• _REQUIREMENT_
For each line of the data below, copy it if it holds the word "none".

• _EXTRACTED INFORMATION_

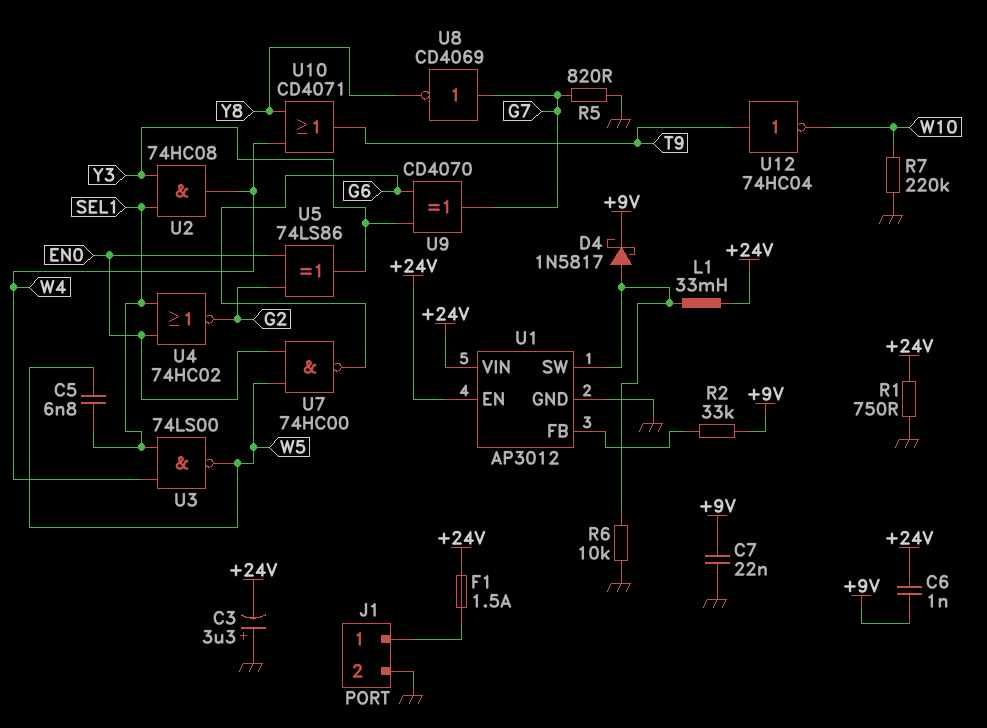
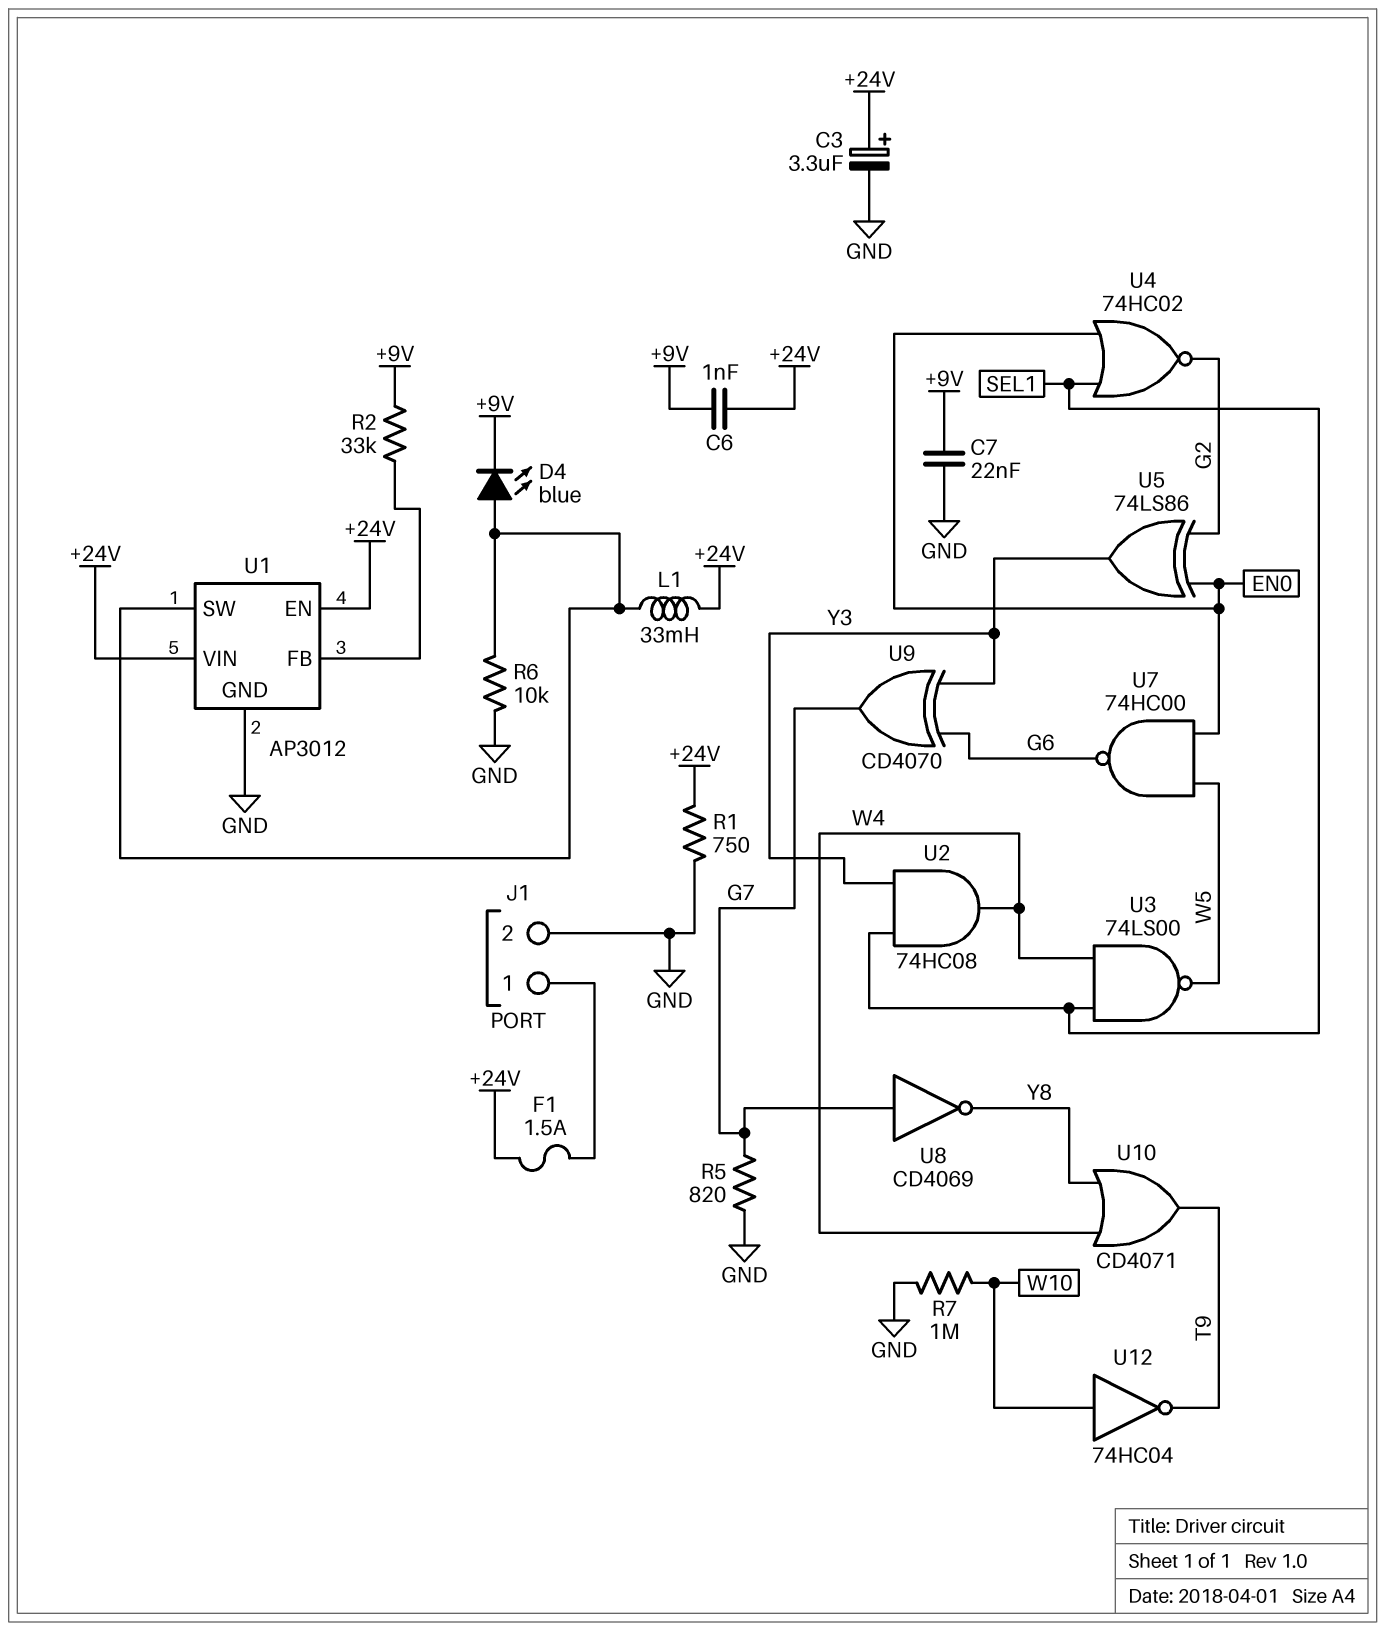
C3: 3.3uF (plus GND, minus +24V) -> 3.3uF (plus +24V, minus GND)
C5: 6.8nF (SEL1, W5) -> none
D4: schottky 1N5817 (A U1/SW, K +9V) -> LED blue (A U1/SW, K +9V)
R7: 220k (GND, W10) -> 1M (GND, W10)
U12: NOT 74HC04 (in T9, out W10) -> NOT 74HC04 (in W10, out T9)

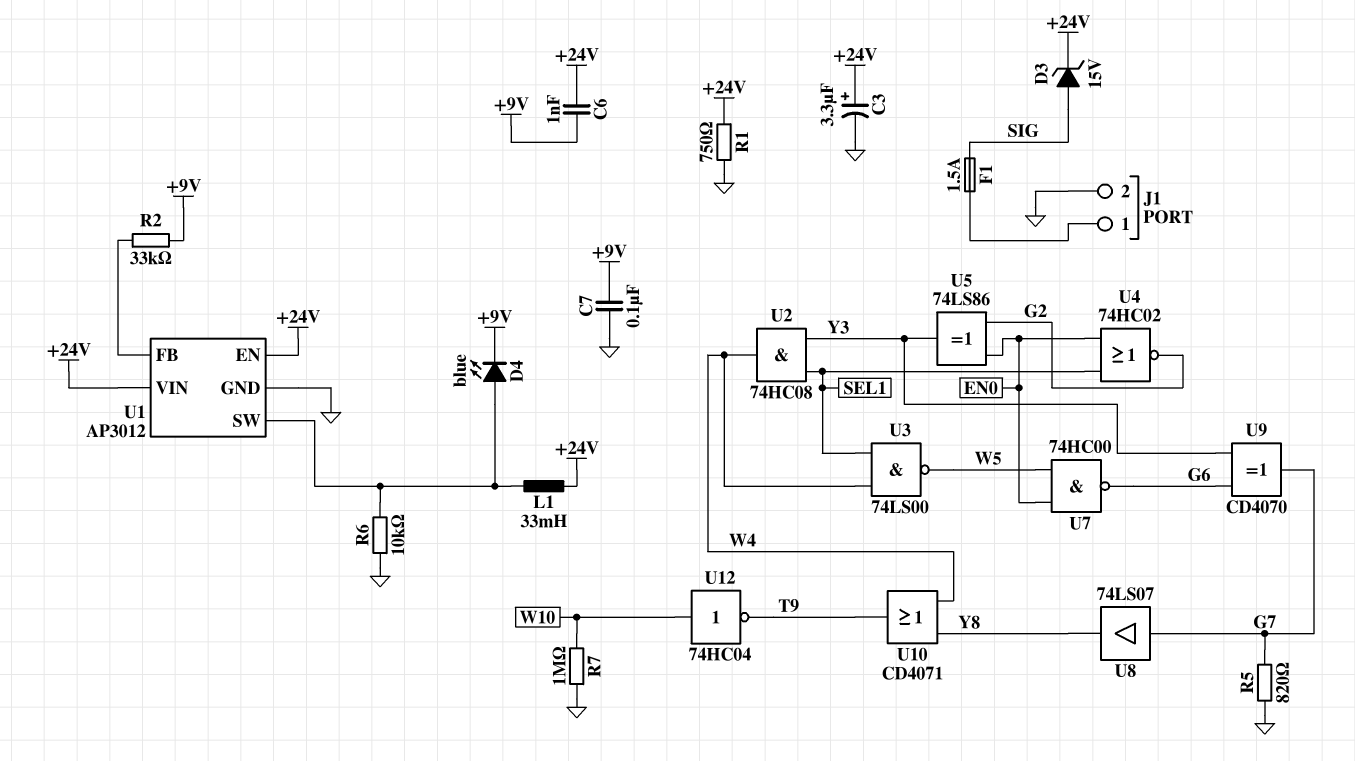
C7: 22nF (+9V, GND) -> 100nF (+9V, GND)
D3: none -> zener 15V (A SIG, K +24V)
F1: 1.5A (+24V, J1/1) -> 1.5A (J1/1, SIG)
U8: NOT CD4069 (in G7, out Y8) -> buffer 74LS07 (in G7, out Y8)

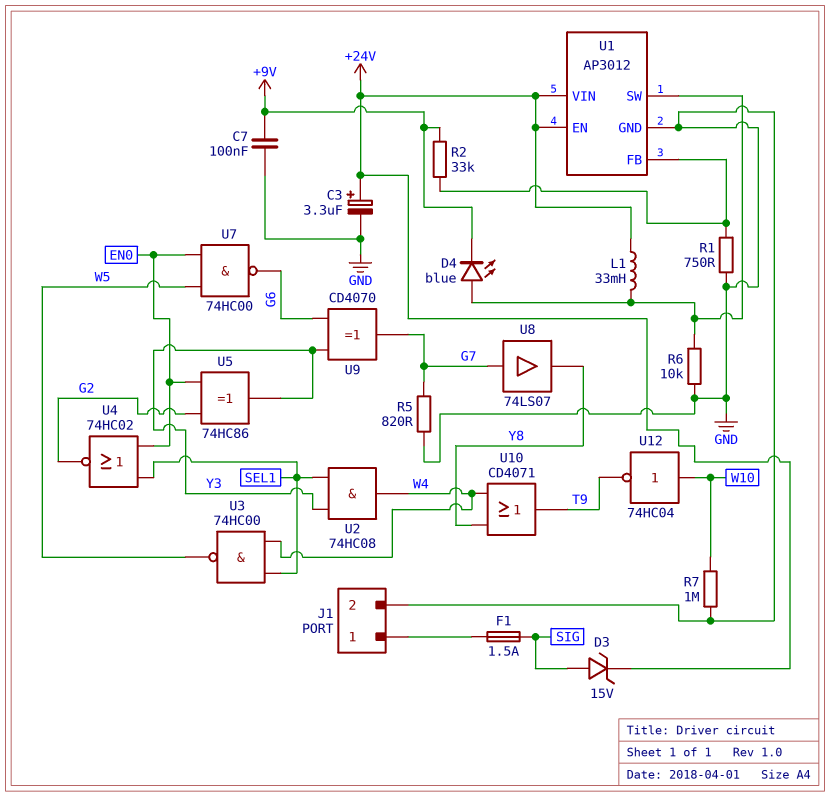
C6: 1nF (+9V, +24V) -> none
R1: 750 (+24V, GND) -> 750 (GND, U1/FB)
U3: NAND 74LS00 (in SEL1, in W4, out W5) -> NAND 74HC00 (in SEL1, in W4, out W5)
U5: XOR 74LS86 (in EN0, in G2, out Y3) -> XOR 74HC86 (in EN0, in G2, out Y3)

---

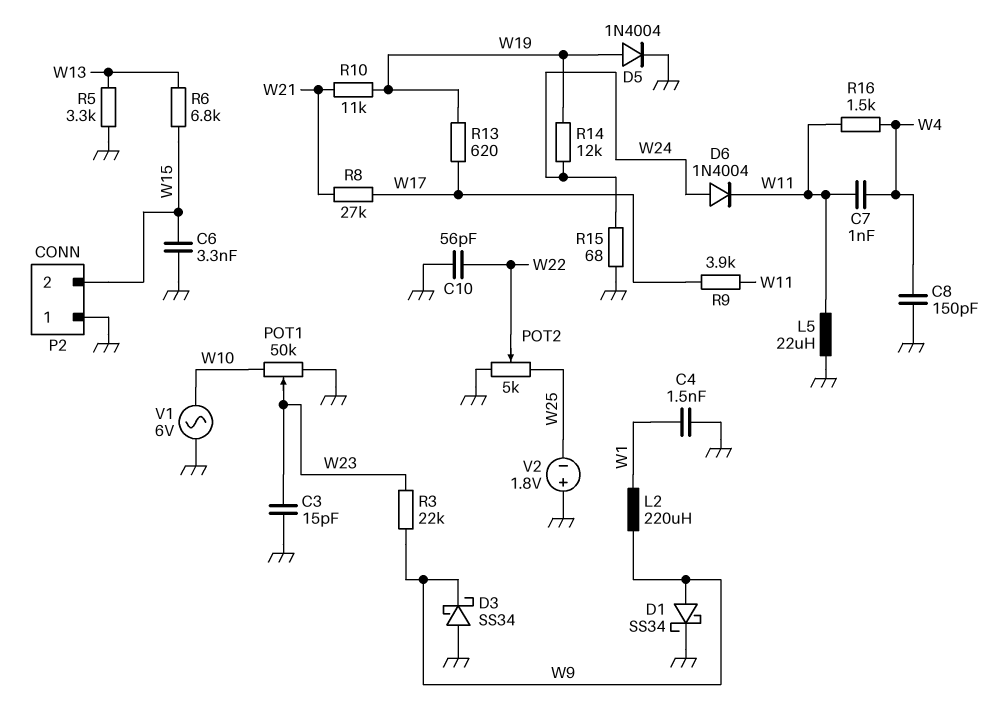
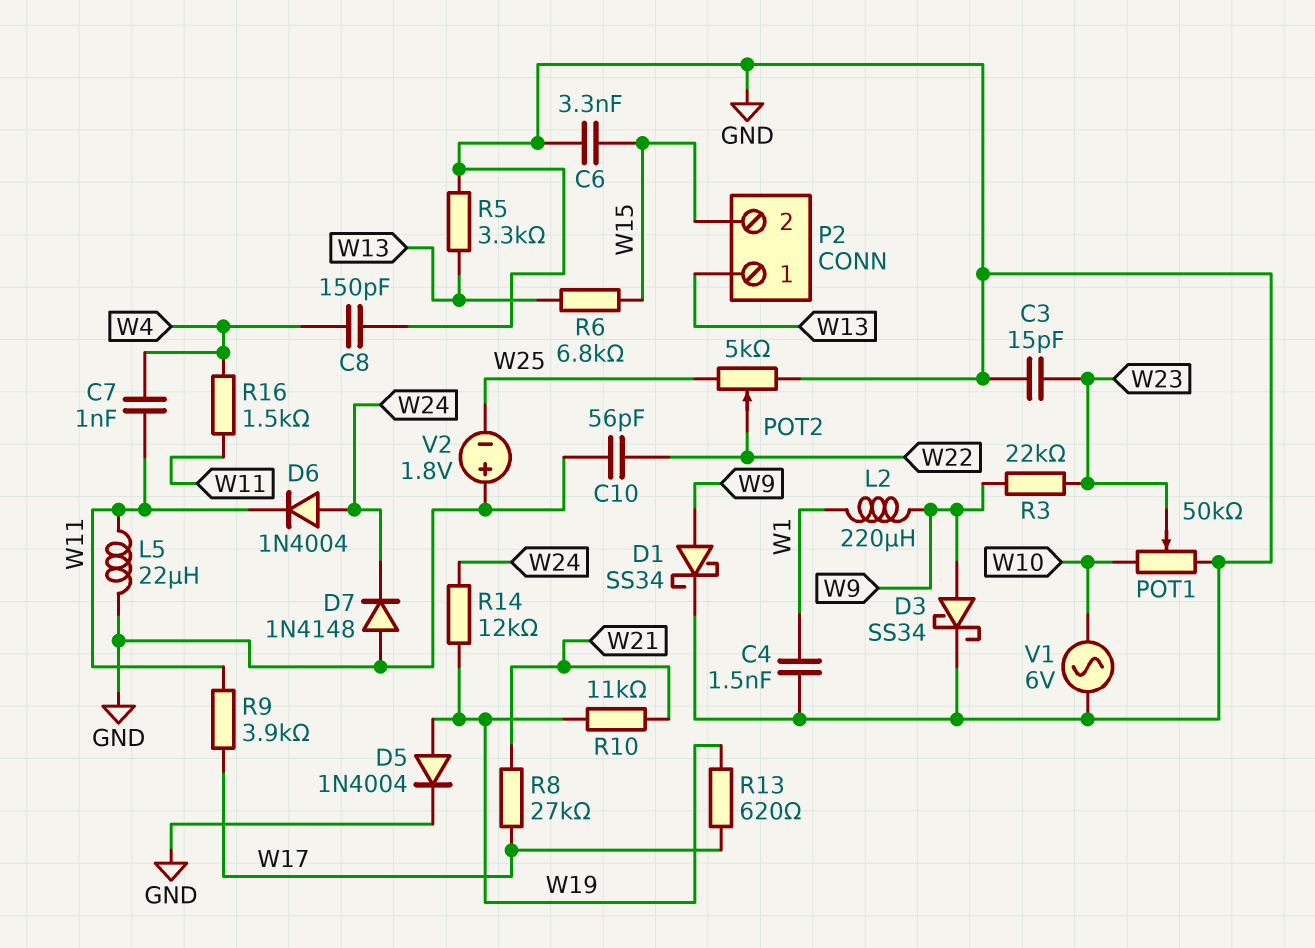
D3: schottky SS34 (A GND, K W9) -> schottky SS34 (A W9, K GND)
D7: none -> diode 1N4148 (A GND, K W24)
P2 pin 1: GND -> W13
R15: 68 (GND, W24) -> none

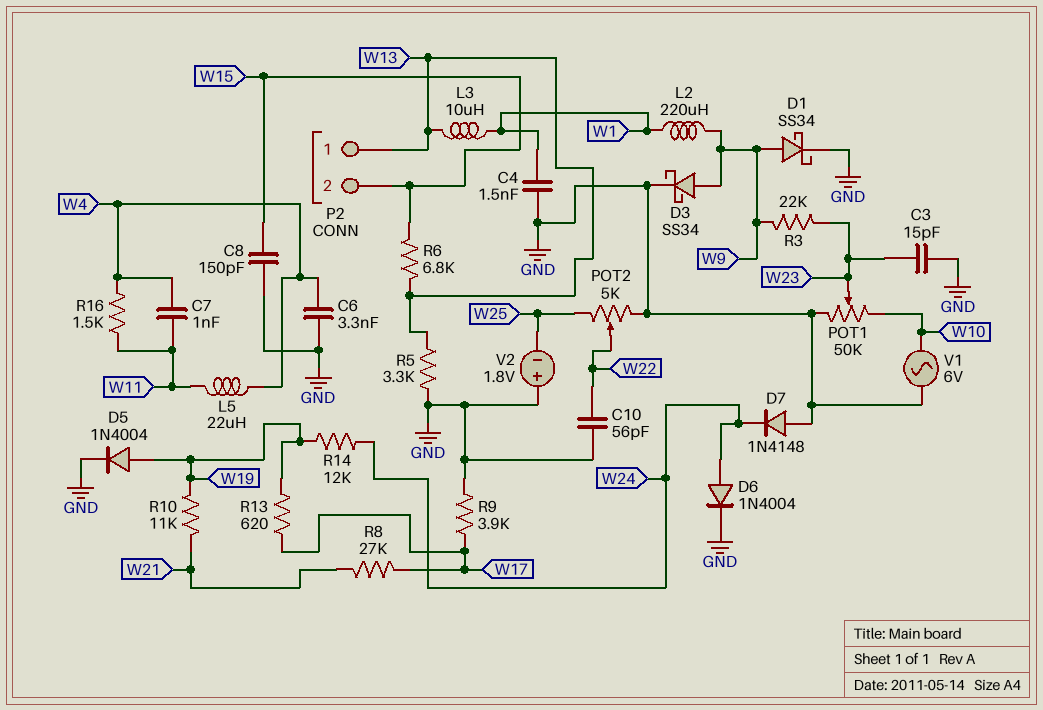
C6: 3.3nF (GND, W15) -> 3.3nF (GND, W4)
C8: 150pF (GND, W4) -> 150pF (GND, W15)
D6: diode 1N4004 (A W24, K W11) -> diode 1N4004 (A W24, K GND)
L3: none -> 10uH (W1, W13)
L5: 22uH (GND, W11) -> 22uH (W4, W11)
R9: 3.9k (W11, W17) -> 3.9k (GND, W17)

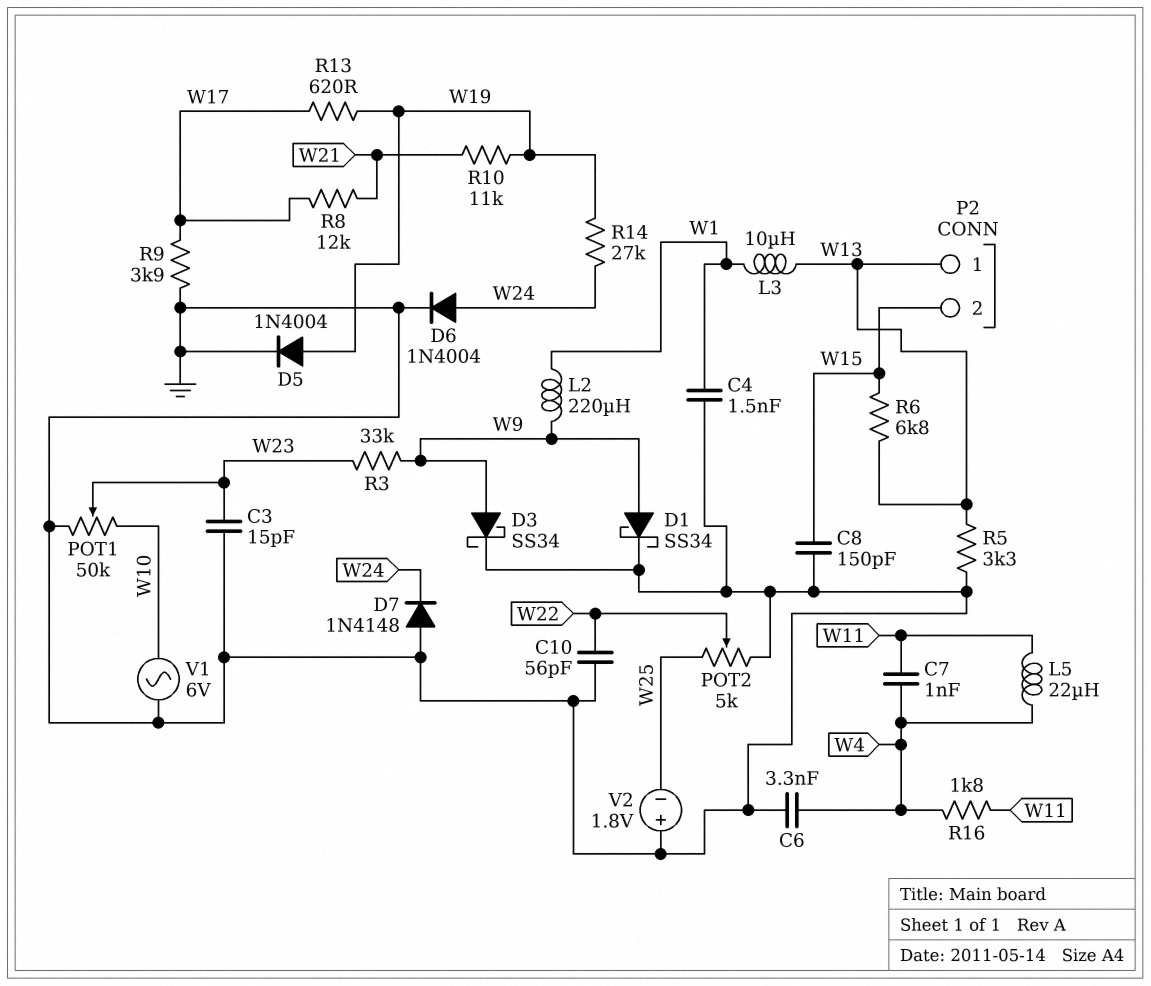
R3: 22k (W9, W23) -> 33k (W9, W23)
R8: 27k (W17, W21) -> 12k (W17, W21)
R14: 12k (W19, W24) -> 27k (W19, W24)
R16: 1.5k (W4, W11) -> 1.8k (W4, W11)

• _RESULT BELOW_
C5: 6.8nF (SEL1, W5) -> none
D3: none -> zener 15V (A SIG, K +24V)
C6: 1nF (+9V, +24V) -> none
D7: none -> diode 1N4148 (A GND, K W24)
R15: 68 (GND, W24) -> none
L3: none -> 10uH (W1, W13)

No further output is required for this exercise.